Supplied information:
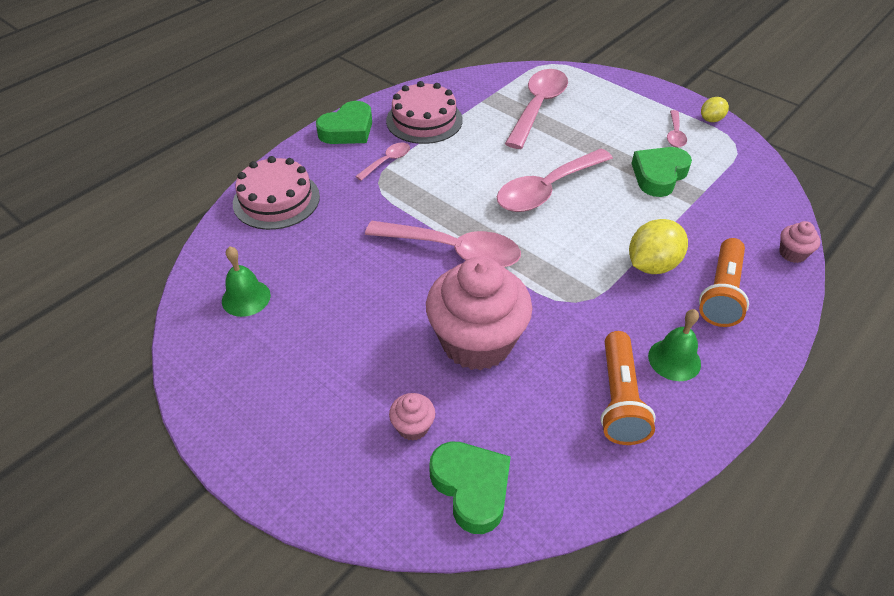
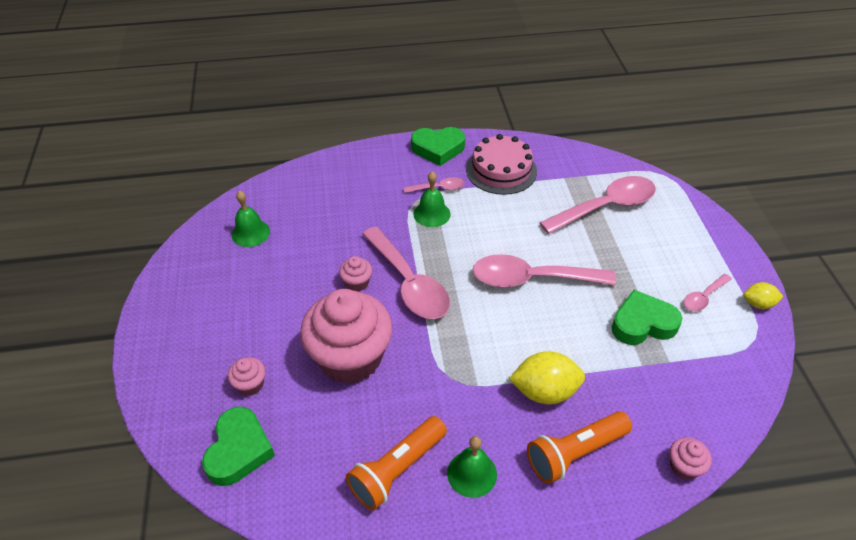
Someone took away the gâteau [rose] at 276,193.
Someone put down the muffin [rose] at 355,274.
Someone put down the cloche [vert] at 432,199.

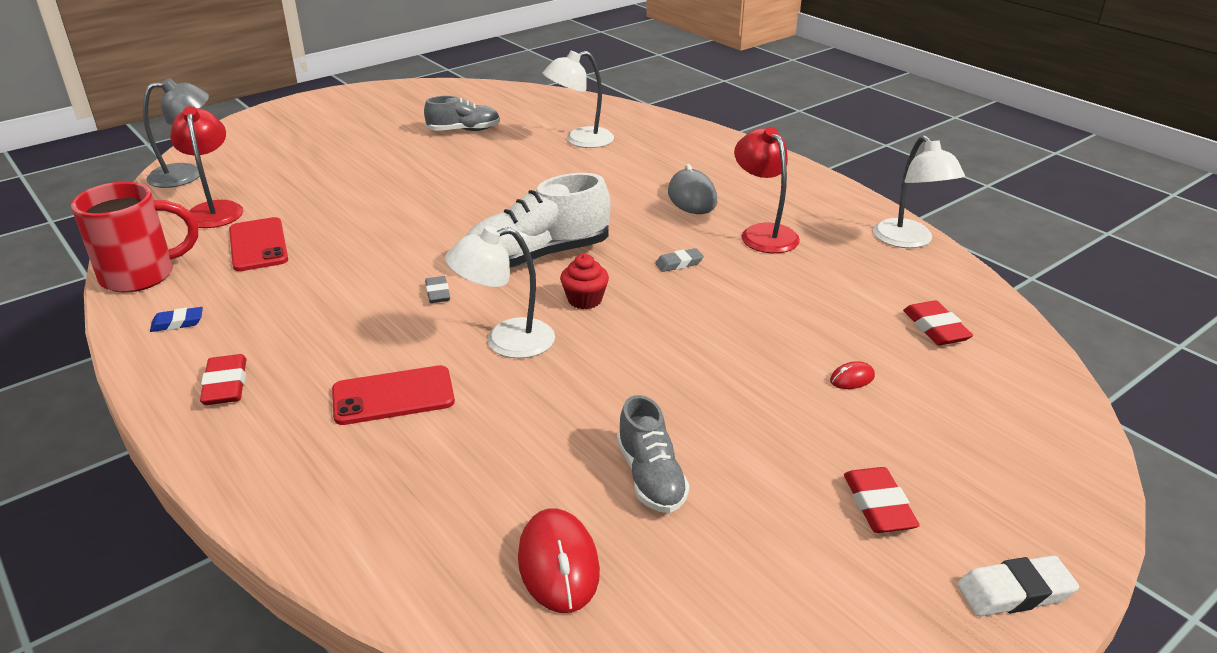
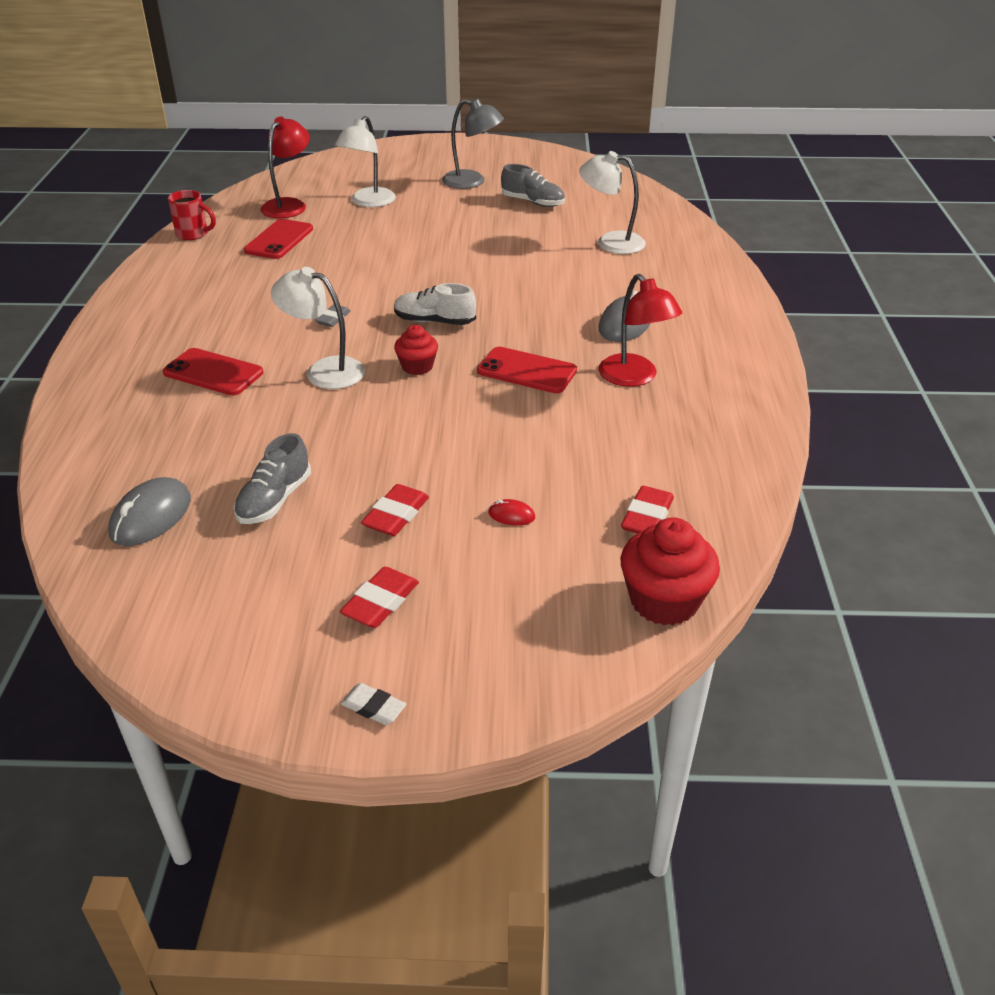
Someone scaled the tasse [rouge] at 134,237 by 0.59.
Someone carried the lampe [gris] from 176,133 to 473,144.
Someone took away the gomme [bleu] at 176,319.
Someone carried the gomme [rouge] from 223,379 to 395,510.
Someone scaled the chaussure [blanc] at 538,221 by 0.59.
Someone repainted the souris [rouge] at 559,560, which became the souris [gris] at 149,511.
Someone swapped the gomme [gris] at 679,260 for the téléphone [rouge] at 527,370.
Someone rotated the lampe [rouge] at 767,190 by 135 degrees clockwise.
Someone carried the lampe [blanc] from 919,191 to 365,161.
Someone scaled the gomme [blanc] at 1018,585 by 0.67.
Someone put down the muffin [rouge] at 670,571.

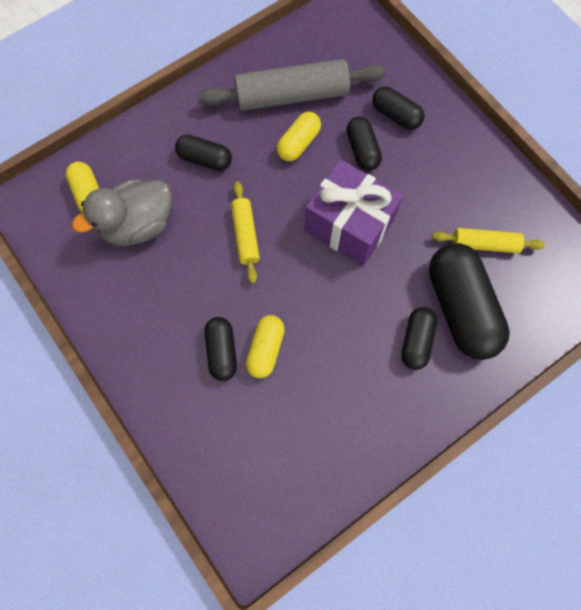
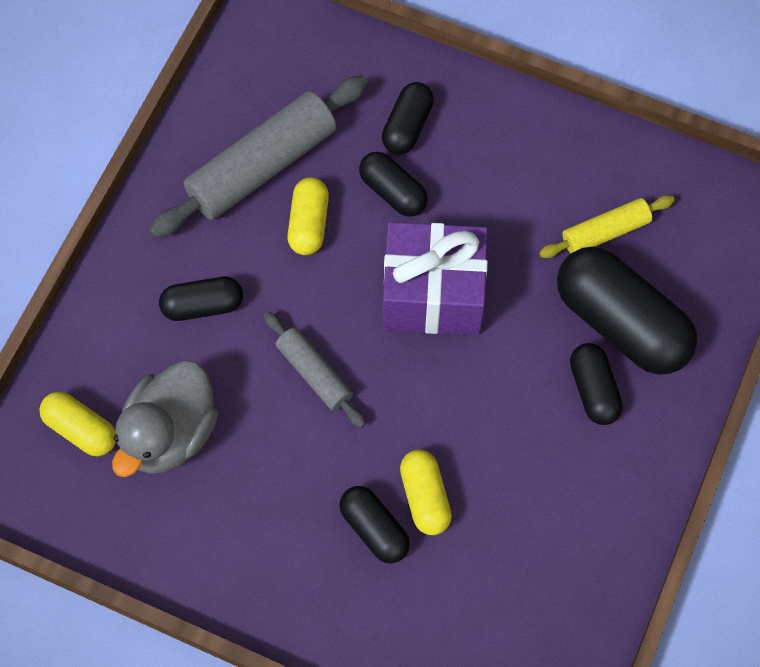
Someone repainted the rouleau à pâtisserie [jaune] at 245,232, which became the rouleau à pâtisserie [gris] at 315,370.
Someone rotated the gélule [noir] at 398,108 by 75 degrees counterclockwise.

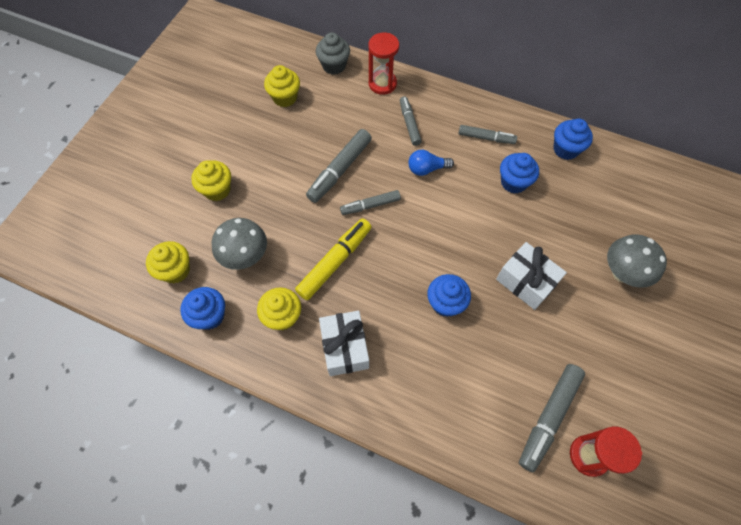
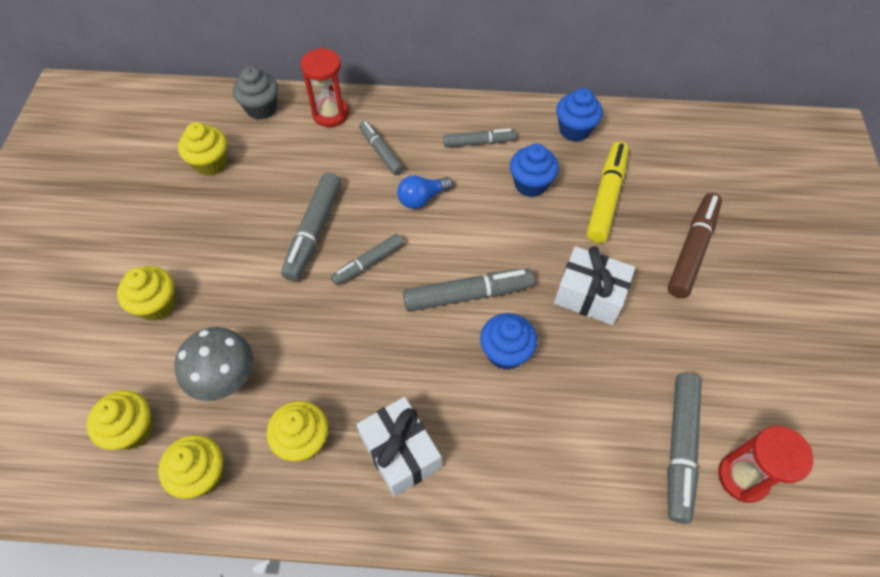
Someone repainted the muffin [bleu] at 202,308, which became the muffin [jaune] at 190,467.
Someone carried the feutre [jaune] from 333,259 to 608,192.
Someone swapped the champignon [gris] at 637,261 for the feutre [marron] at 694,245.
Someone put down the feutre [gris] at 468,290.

What to produce:
Extract, word for word, each line from the one that contains "Someone put down the muffin [rose]" through the final line of the data above. Leave the pictures out.

Solved exercise:
Someone put down the muffin [rose] at 355,274.
Someone put down the cloche [vert] at 432,199.

Someone scaled the tasse [rouge] at 134,237 by 0.59.
Someone carried the lampe [gris] from 176,133 to 473,144.
Someone took away the gomme [bleu] at 176,319.
Someone carried the gomme [rouge] from 223,379 to 395,510.
Someone scaled the chaussure [blanc] at 538,221 by 0.59.
Someone repainted the souris [rouge] at 559,560, which became the souris [gris] at 149,511.
Someone swapped the gomme [gris] at 679,260 for the téléphone [rouge] at 527,370.
Someone rotated the lampe [rouge] at 767,190 by 135 degrees clockwise.
Someone carried the lampe [blanc] from 919,191 to 365,161.
Someone scaled the gomme [blanc] at 1018,585 by 0.67.
Someone put down the muffin [rouge] at 670,571.

Someone repainted the rouleau à pâtisserie [jaune] at 245,232, which became the rouleau à pâtisserie [gris] at 315,370.
Someone rotated the gélule [noir] at 398,108 by 75 degrees counterclockwise.

Someone repainted the muffin [bleu] at 202,308, which became the muffin [jaune] at 190,467.
Someone carried the feutre [jaune] from 333,259 to 608,192.
Someone swapped the champignon [gris] at 637,261 for the feutre [marron] at 694,245.
Someone put down the feutre [gris] at 468,290.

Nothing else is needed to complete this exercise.